** DESCRIPTION OF THE TASK **
In the data below, find the line containing "camera: 115 degrees right, 5 degrees down", then set down that line and every later line up to and including the line containing "none -> black ring [690,259,747,300]", exactly.

** SOURCE DATA **
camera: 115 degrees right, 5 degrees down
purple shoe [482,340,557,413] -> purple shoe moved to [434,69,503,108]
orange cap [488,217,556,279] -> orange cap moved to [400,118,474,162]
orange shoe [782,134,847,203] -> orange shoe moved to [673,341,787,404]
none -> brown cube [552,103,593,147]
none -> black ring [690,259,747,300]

---

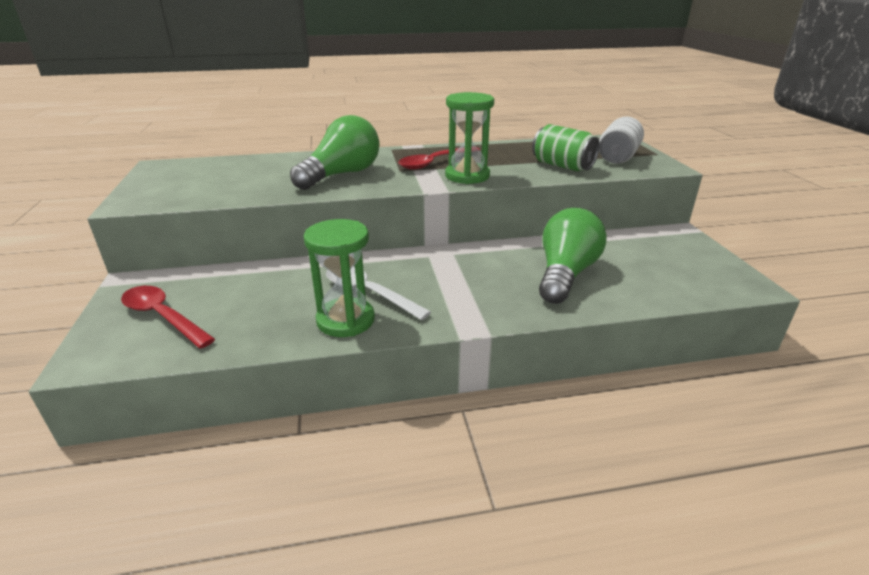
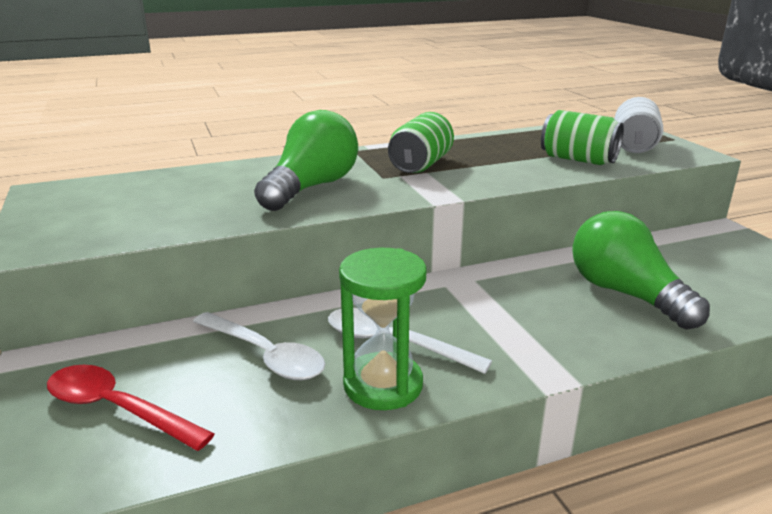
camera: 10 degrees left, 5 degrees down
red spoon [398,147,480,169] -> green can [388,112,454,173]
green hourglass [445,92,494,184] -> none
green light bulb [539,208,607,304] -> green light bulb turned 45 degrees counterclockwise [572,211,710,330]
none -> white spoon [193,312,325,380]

---

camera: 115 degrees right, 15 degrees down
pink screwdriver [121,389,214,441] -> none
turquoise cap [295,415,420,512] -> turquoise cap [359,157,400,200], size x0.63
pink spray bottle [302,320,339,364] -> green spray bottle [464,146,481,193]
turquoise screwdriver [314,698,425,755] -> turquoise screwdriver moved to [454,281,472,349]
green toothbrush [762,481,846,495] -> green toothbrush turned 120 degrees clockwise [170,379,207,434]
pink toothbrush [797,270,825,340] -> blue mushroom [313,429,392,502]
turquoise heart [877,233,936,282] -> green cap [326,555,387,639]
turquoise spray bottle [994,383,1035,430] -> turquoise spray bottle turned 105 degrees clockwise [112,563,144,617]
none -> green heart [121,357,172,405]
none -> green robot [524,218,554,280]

** RESPONSE BELOW **
camera: 115 degrees right, 5 degrees down
purple shoe [482,340,557,413] -> purple shoe moved to [434,69,503,108]
orange cap [488,217,556,279] -> orange cap moved to [400,118,474,162]
orange shoe [782,134,847,203] -> orange shoe moved to [673,341,787,404]
none -> brown cube [552,103,593,147]
none -> black ring [690,259,747,300]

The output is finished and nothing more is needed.